==== Dataset records ====
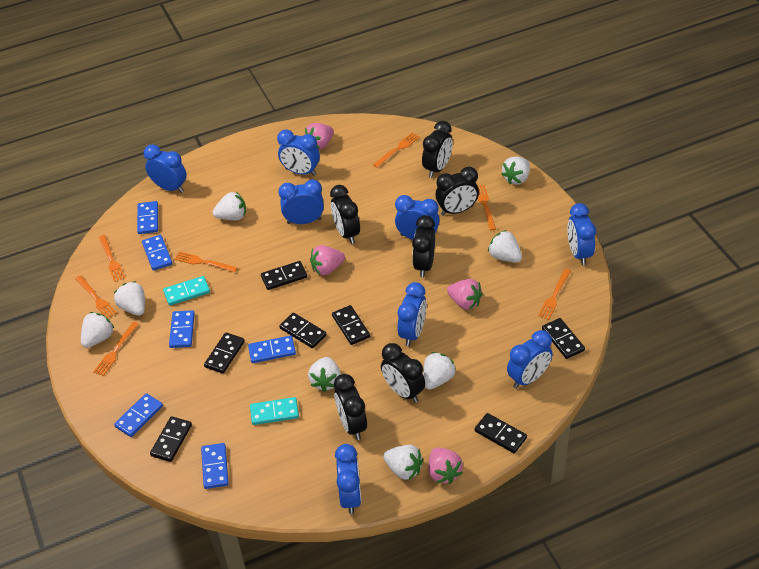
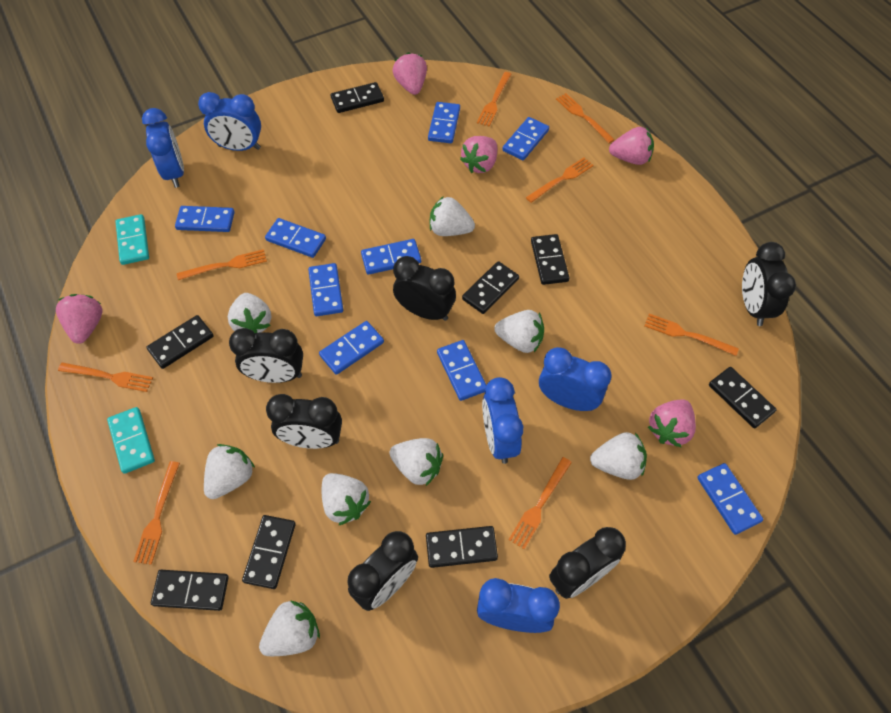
black domino: 7 -> 8
blue clock: 8 -> 5
blue domino: 6 -> 9
orange fork: 7 -> 8
pink strawberry: 4 -> 5

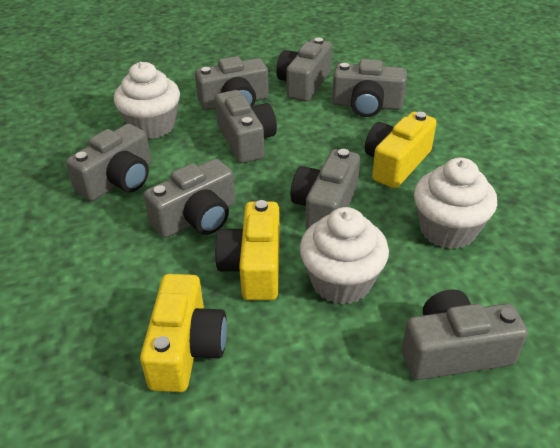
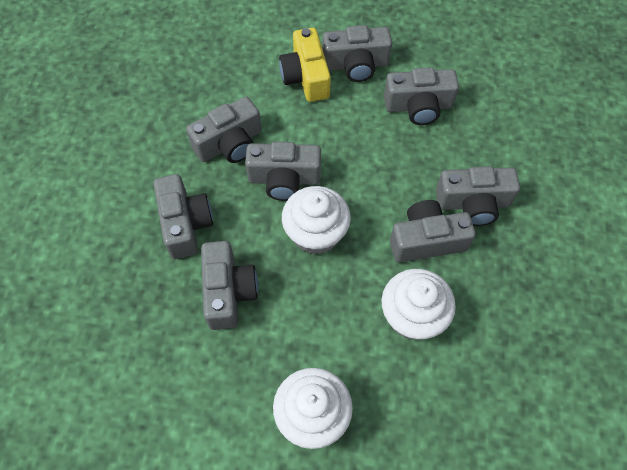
yellow camera: 3 -> 1

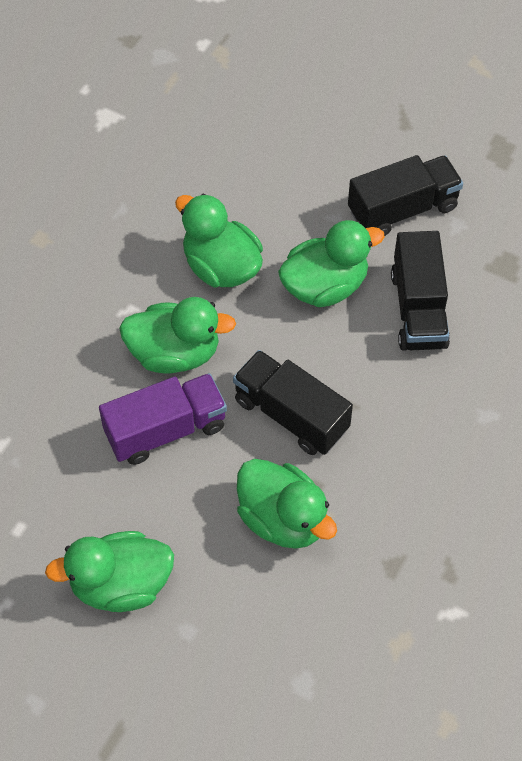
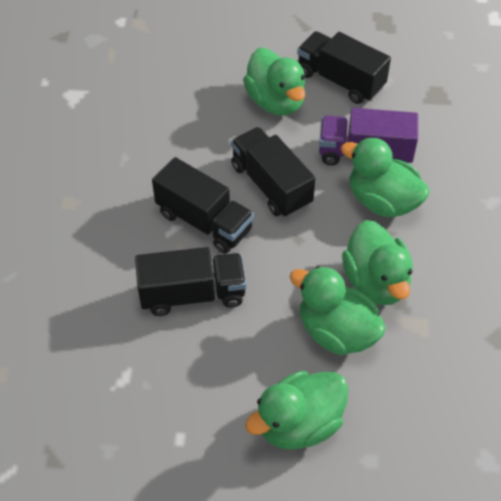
black truck: 3 -> 4

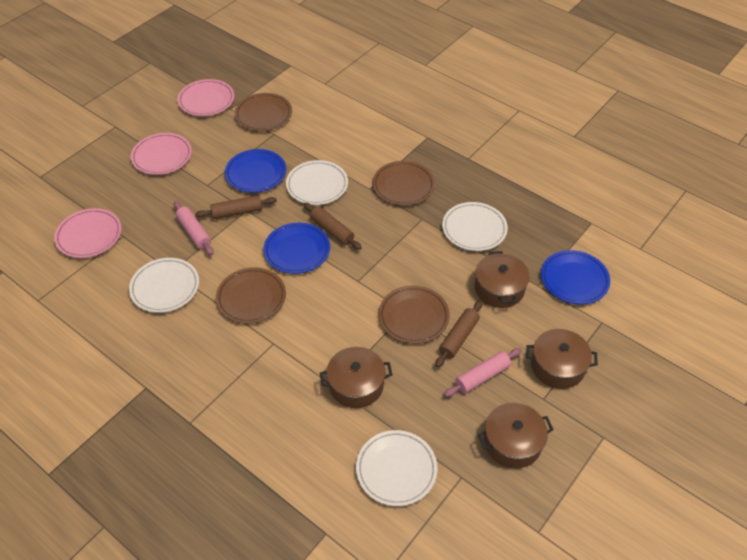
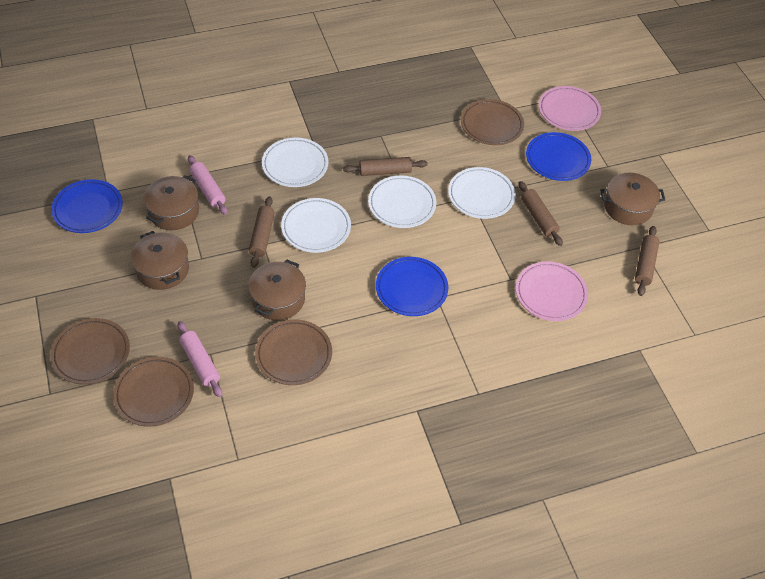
brown rolling pin: 3 -> 4
pink plate: 3 -> 2

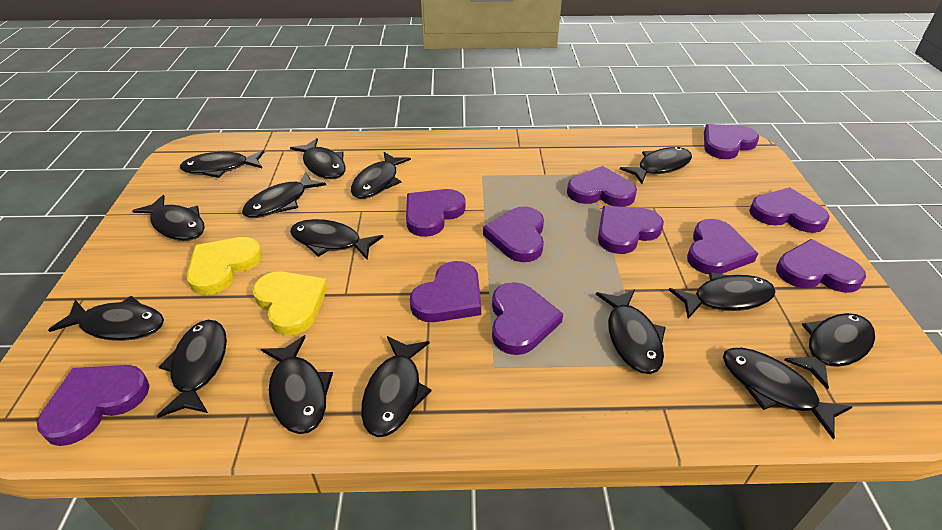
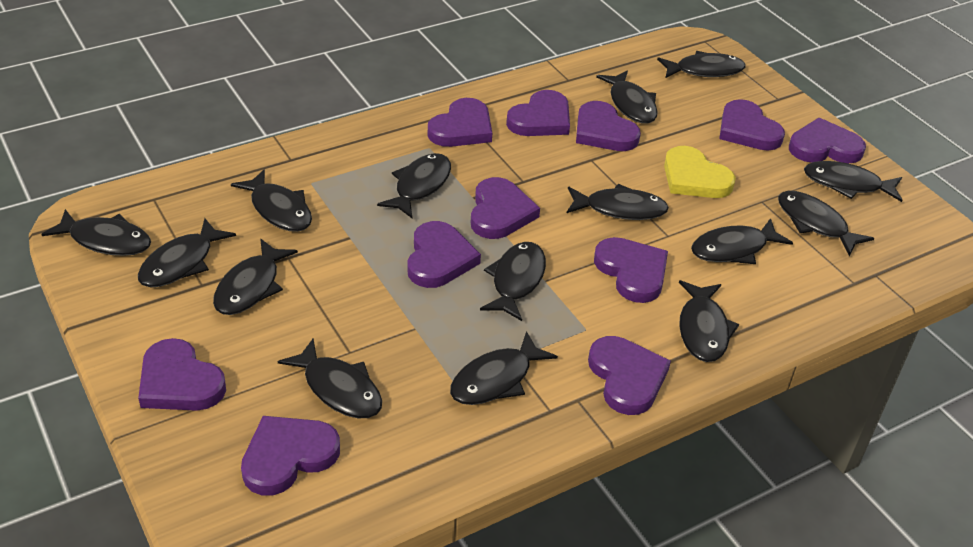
yellow heart: 2 -> 1

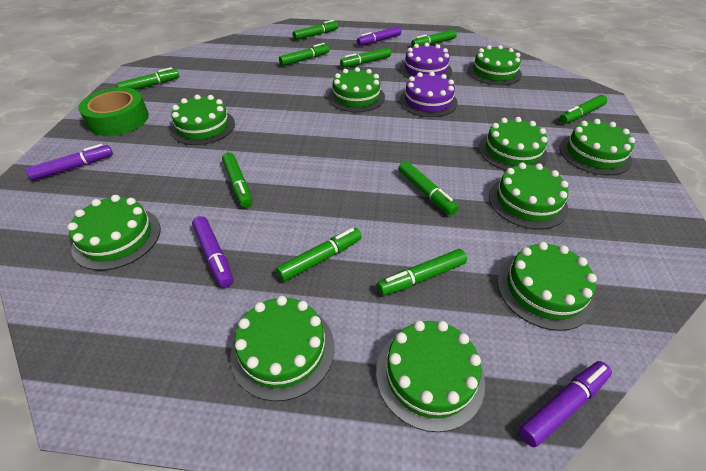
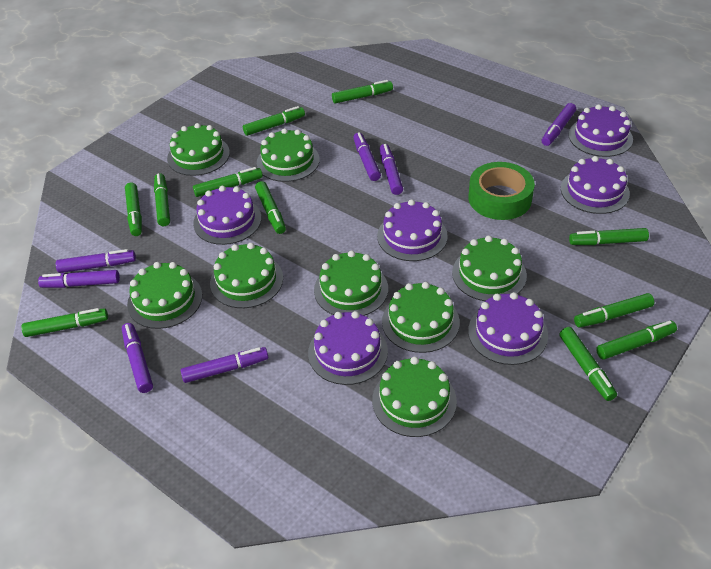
green cake: 10 -> 8
green marker: 10 -> 11
purple cake: 2 -> 6
purple marker: 4 -> 7

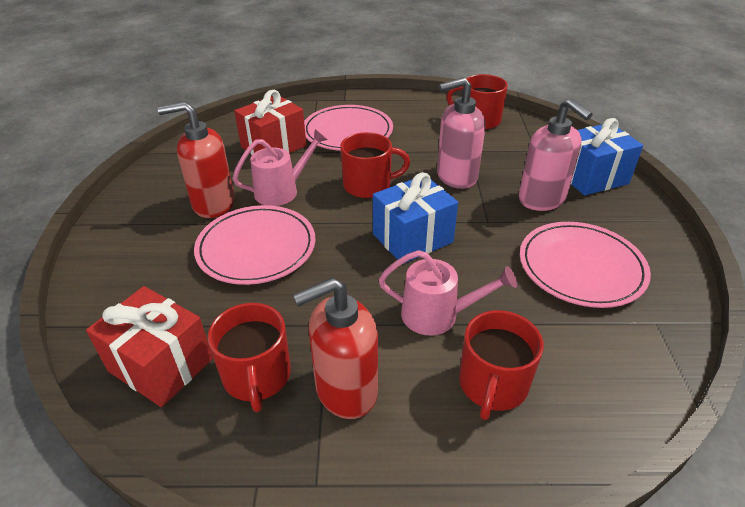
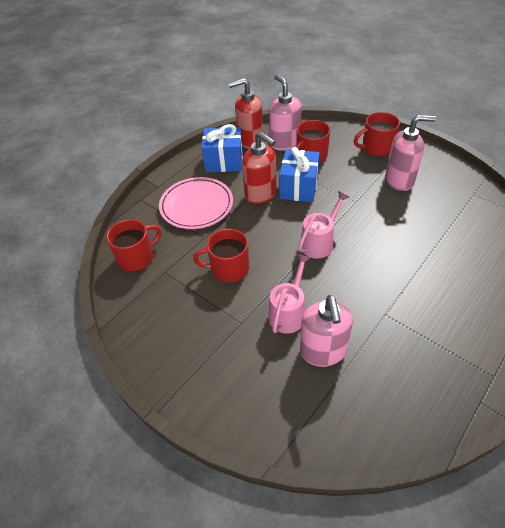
pink plate: 3 -> 1
pink soap dispenser: 2 -> 3
red gift: 2 -> 0

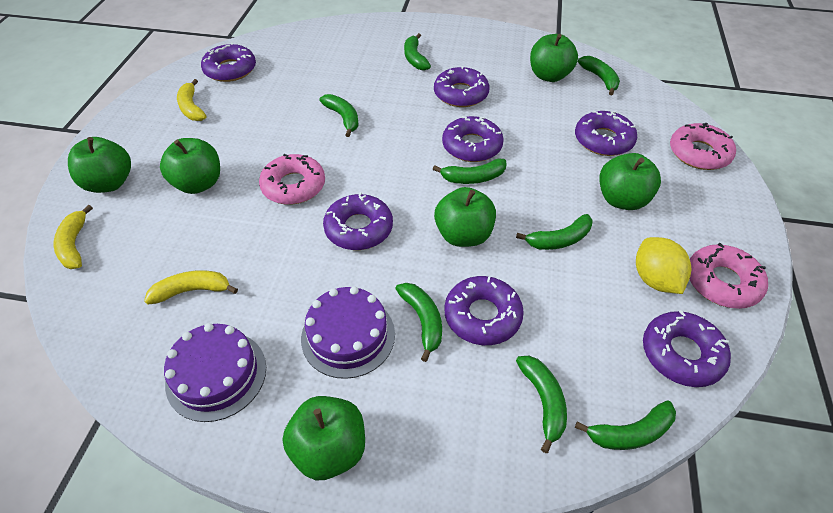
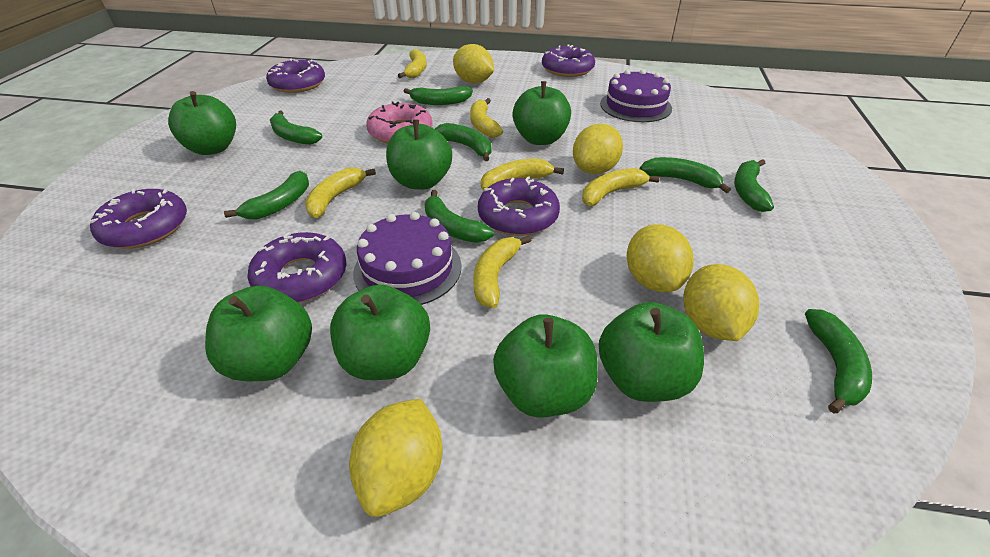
green apple: 6 -> 7
pink donut: 3 -> 1
purple donut: 7 -> 5
yellow banana: 3 -> 6
yellow lemon: 1 -> 5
====
Show every line in the listing above that carries the word "purple".

> [Written solution]:
purple cake: 2 -> 6
purple marker: 4 -> 7
purple donut: 7 -> 5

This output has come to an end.